> [What to work on]:
Below are records; extract exactly the lines from the one with "HALL2 pin VCC: none -> VIN" through the final line, including both, but drop the pictures.

Detected change data

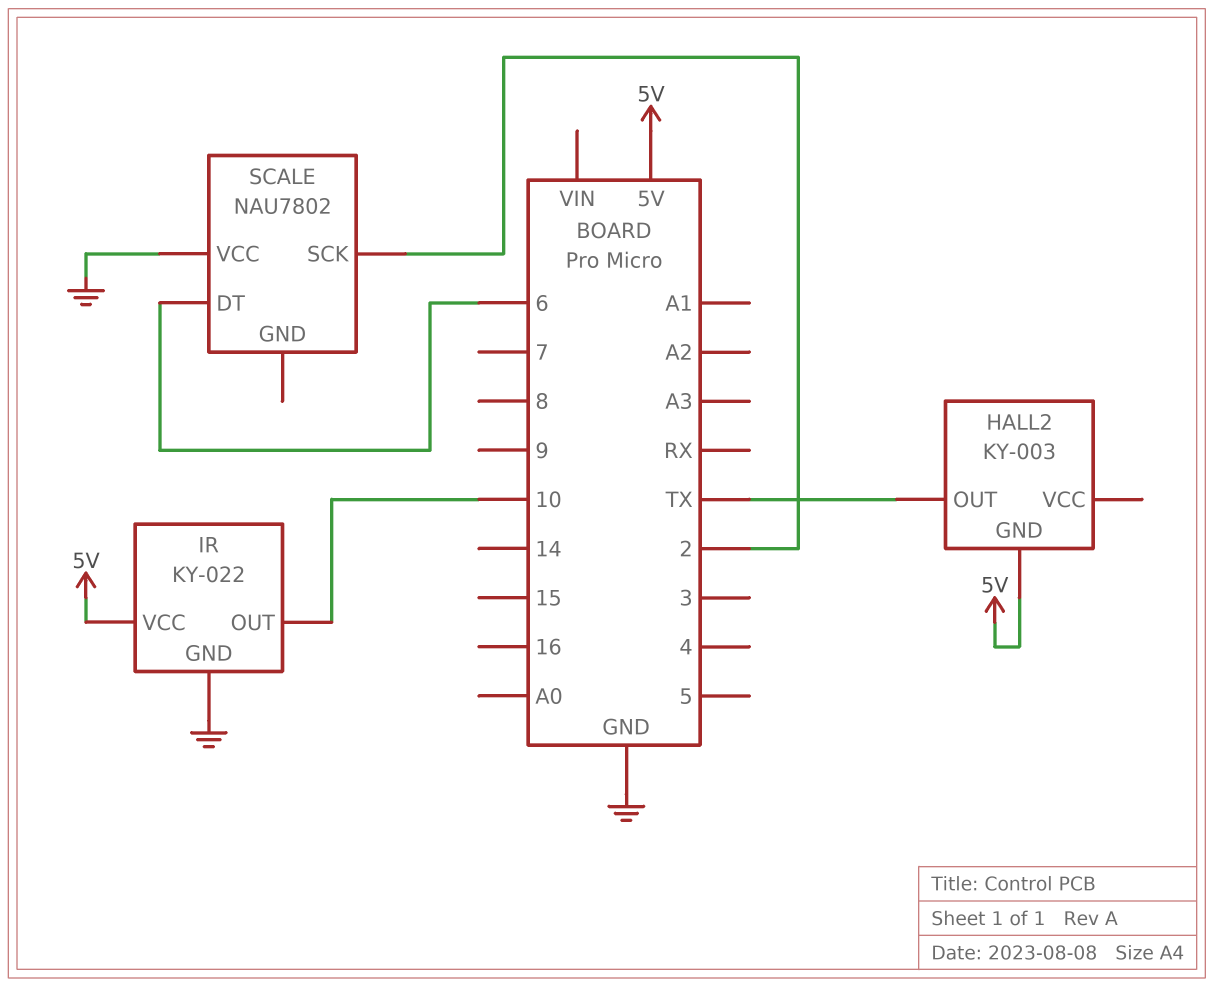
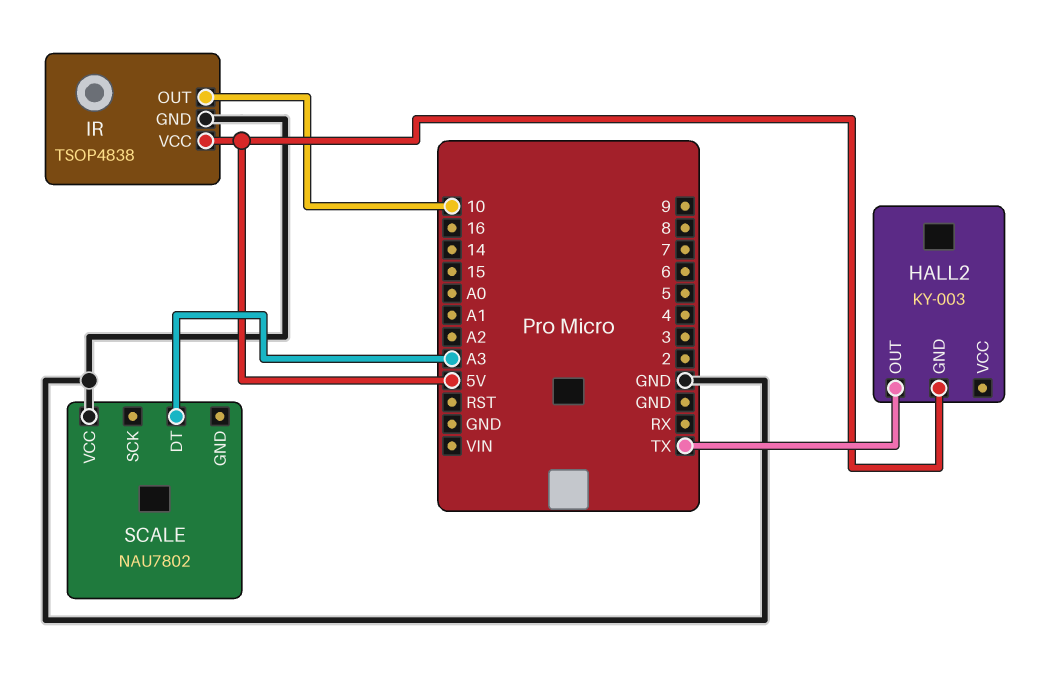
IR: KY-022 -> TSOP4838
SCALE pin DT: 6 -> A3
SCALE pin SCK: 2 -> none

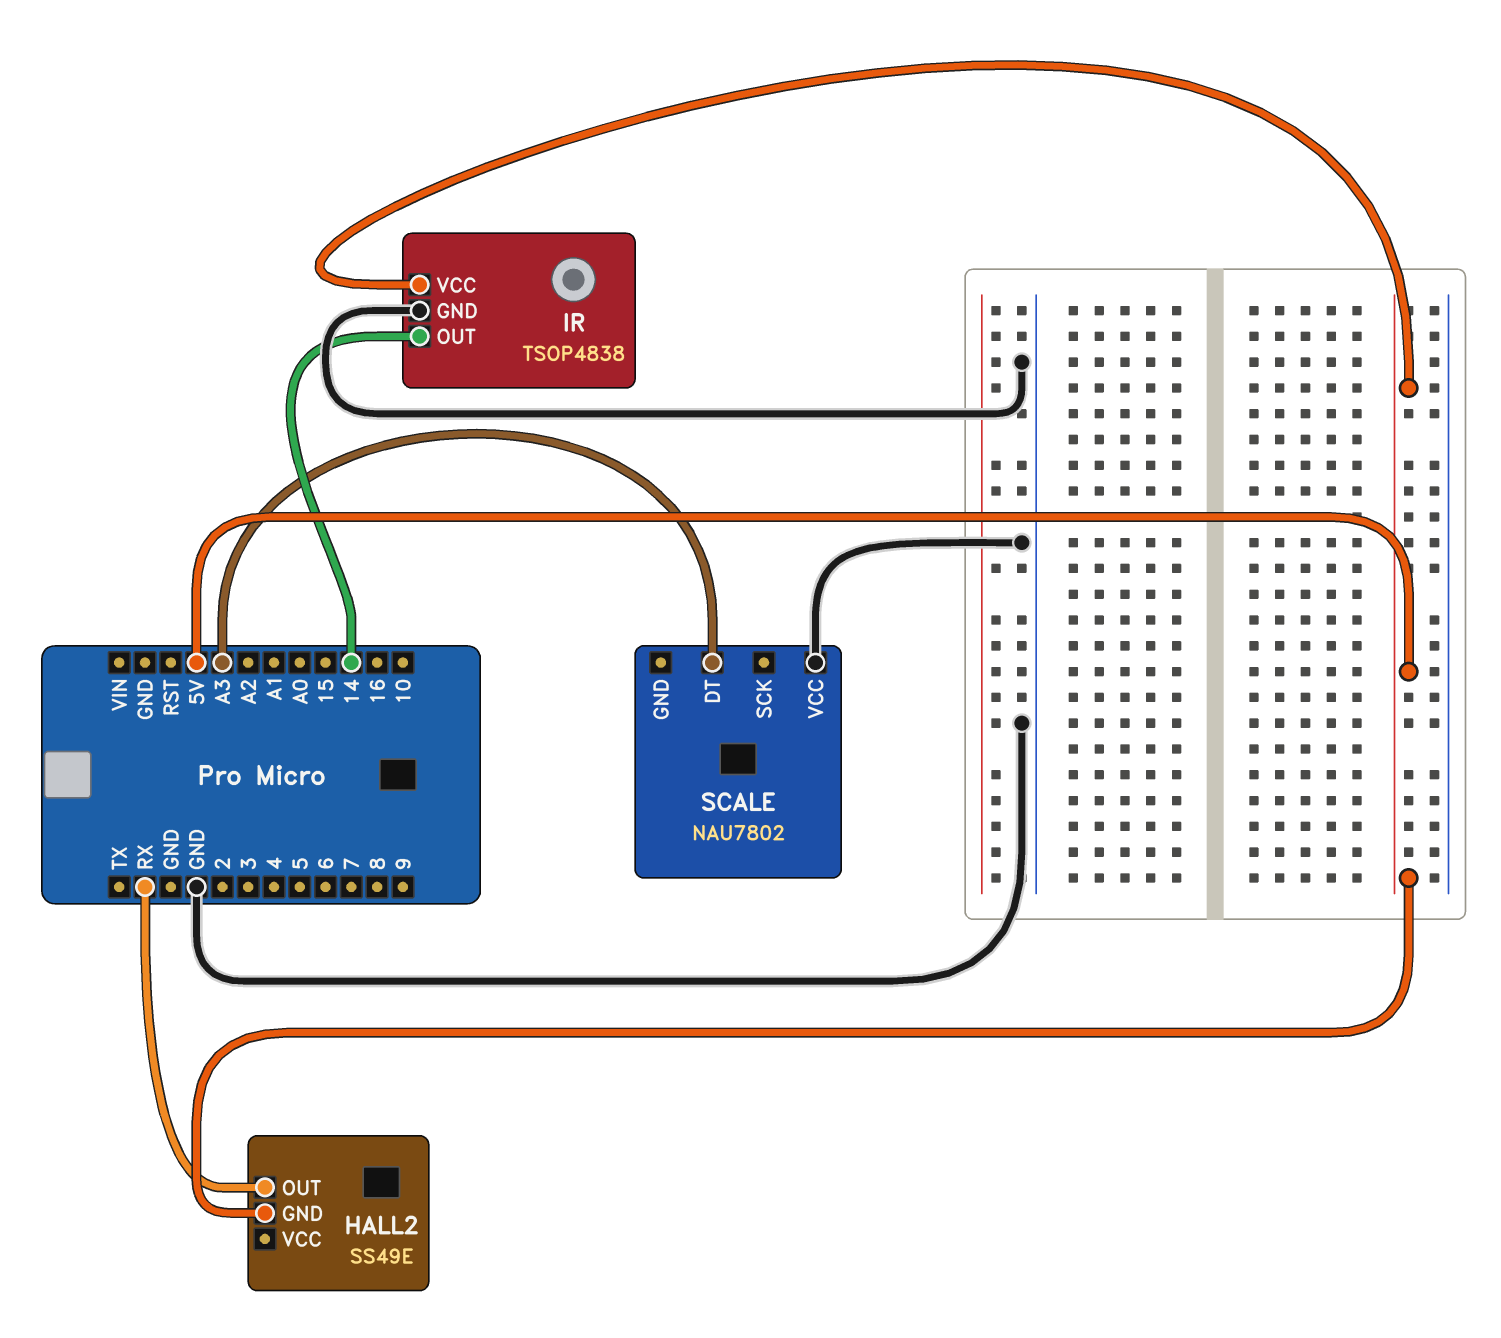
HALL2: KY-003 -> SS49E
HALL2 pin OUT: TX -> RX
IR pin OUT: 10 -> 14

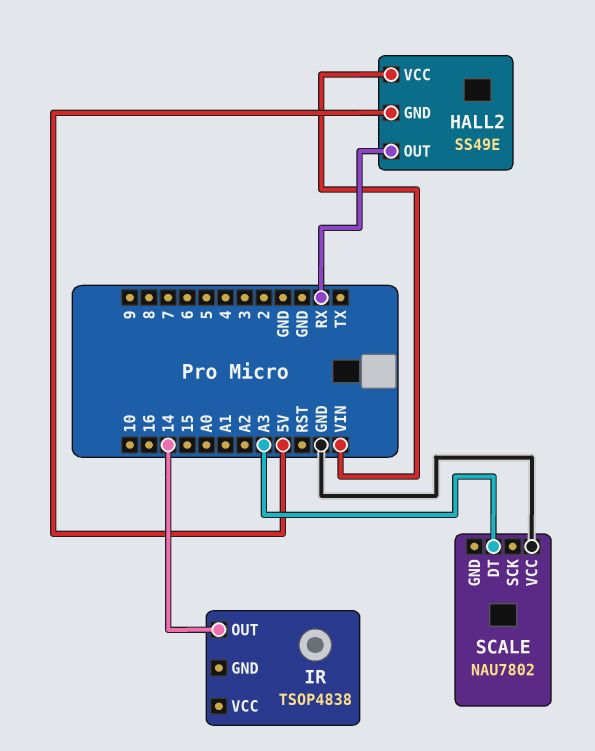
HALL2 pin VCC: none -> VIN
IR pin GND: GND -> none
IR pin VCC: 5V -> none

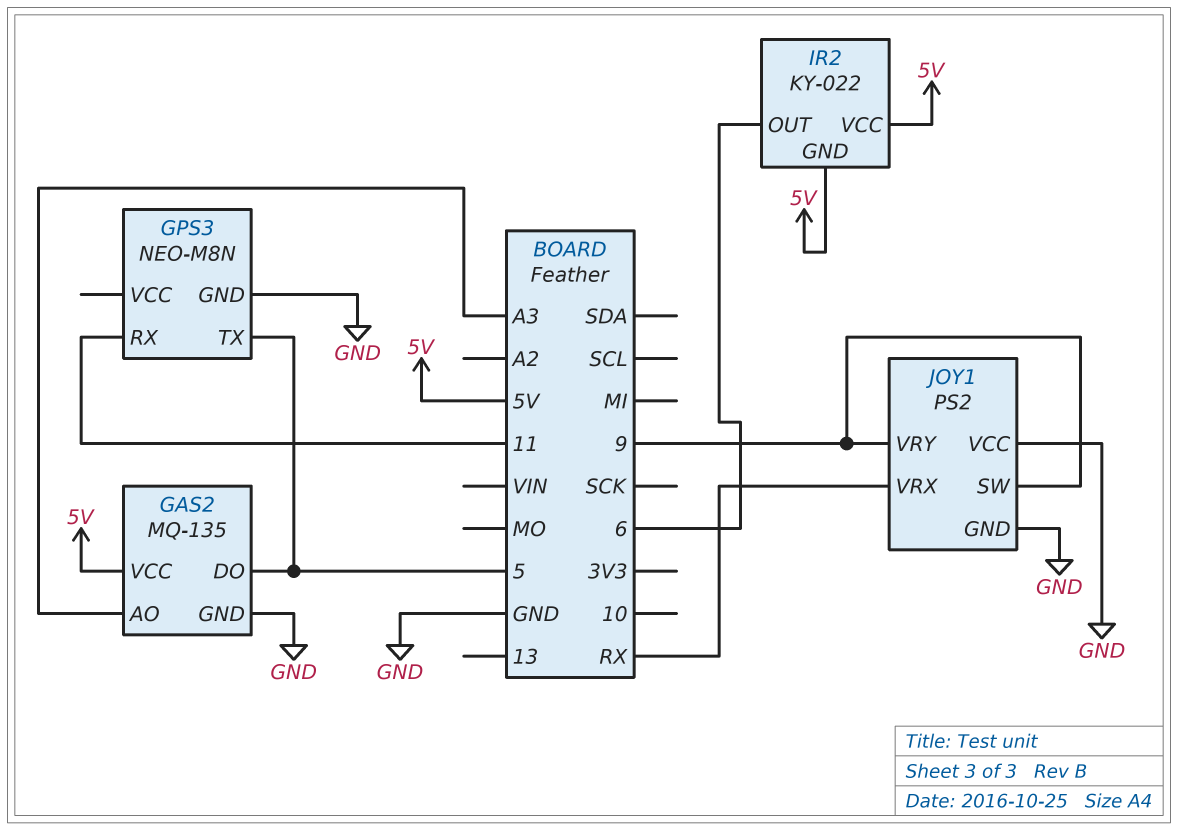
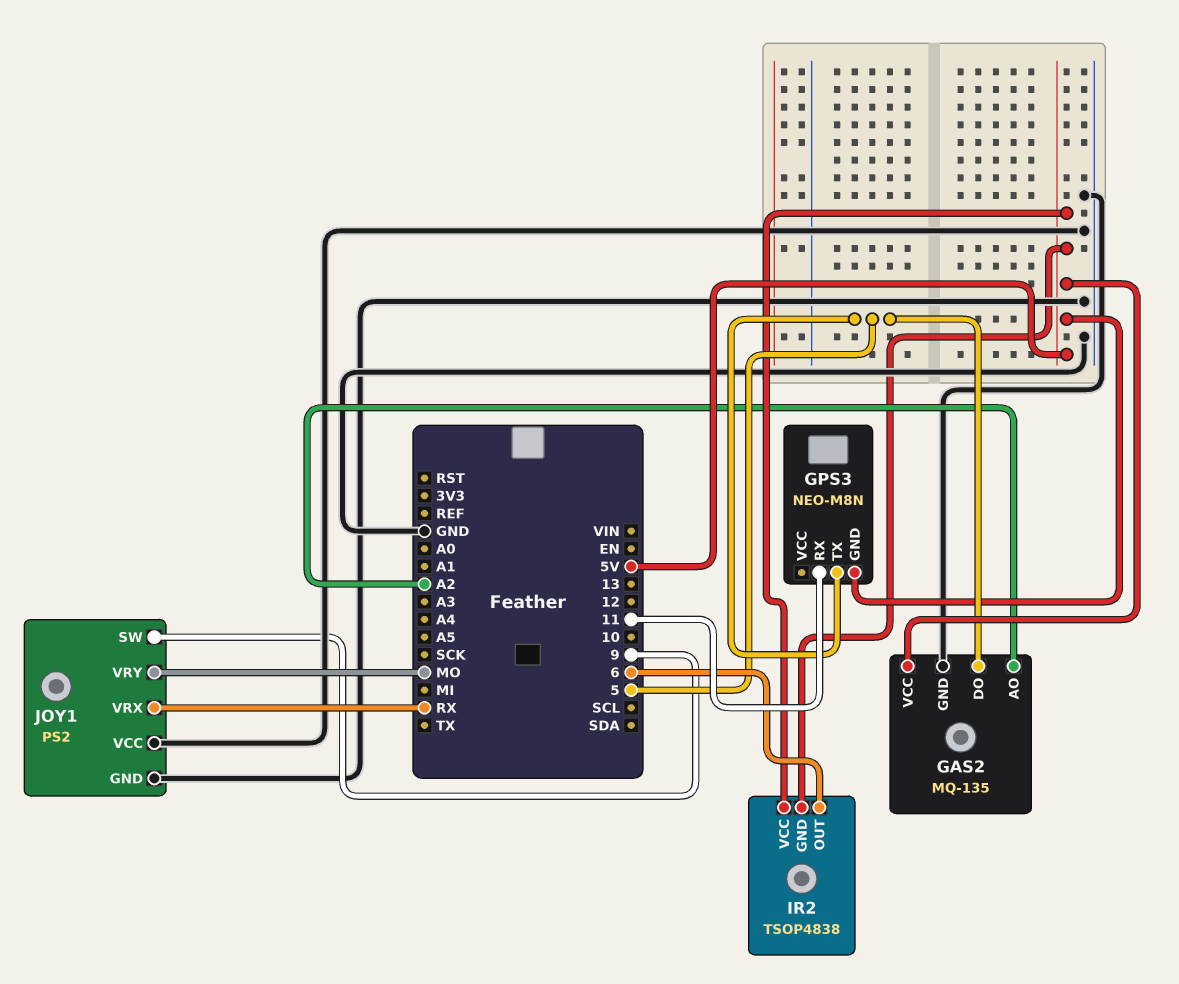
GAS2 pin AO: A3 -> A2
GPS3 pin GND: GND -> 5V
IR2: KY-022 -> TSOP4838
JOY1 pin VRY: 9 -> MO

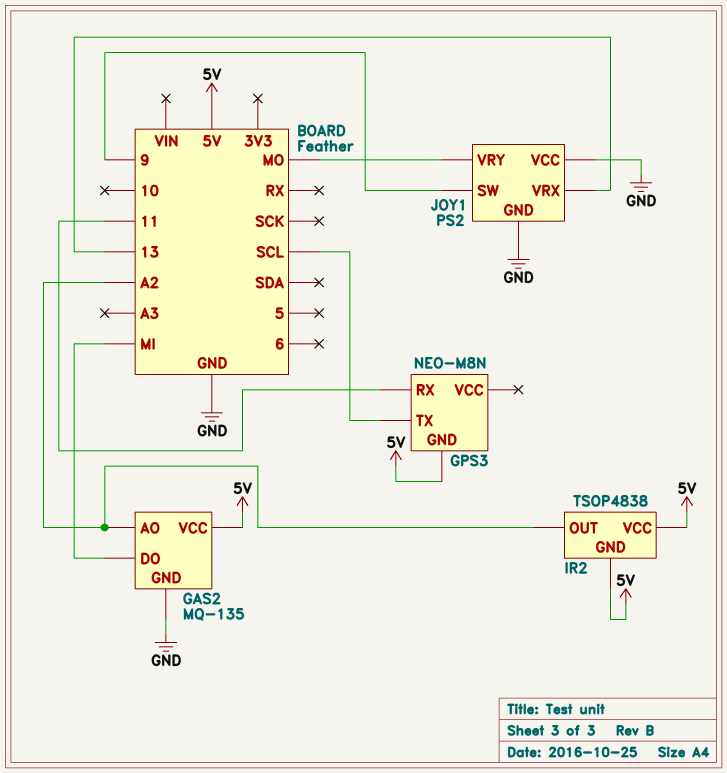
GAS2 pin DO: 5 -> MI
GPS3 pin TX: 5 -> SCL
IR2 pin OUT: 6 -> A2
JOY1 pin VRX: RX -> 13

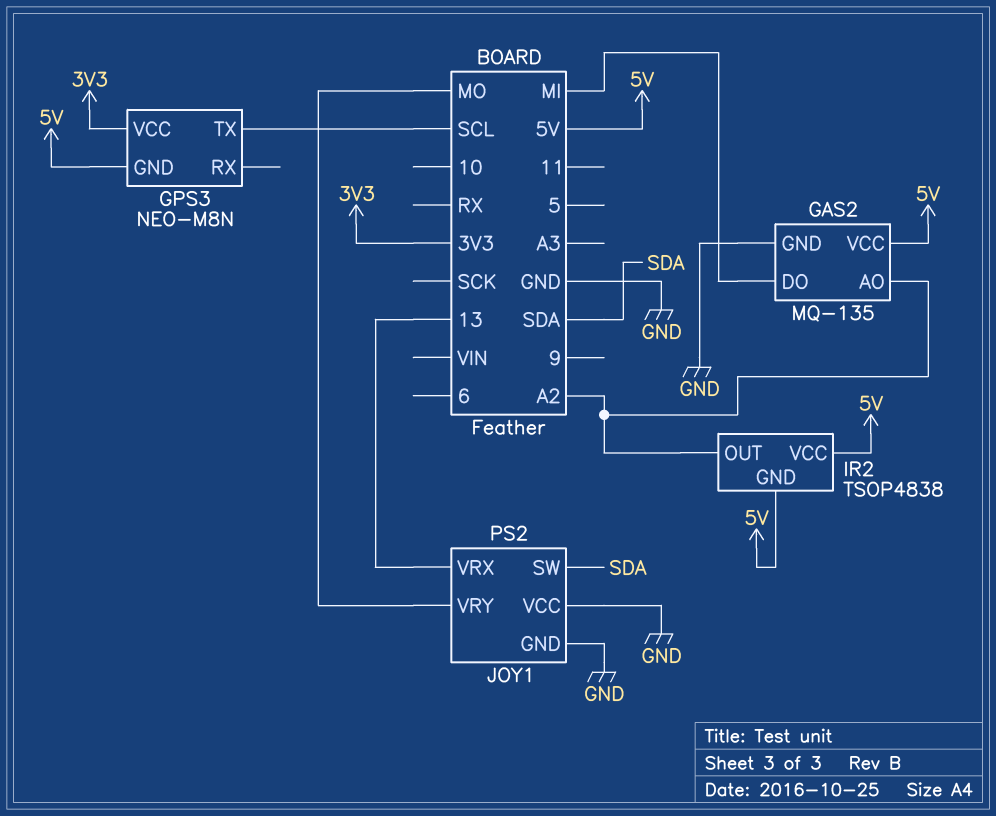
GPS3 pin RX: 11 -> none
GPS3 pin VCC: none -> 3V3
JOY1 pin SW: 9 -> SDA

> [Expected answer]:
HALL2 pin VCC: none -> VIN
IR pin GND: GND -> none
IR pin VCC: 5V -> none

GAS2 pin AO: A3 -> A2
GPS3 pin GND: GND -> 5V
IR2: KY-022 -> TSOP4838
JOY1 pin VRY: 9 -> MO

GAS2 pin DO: 5 -> MI
GPS3 pin TX: 5 -> SCL
IR2 pin OUT: 6 -> A2
JOY1 pin VRX: RX -> 13

GPS3 pin RX: 11 -> none
GPS3 pin VCC: none -> 3V3
JOY1 pin SW: 9 -> SDA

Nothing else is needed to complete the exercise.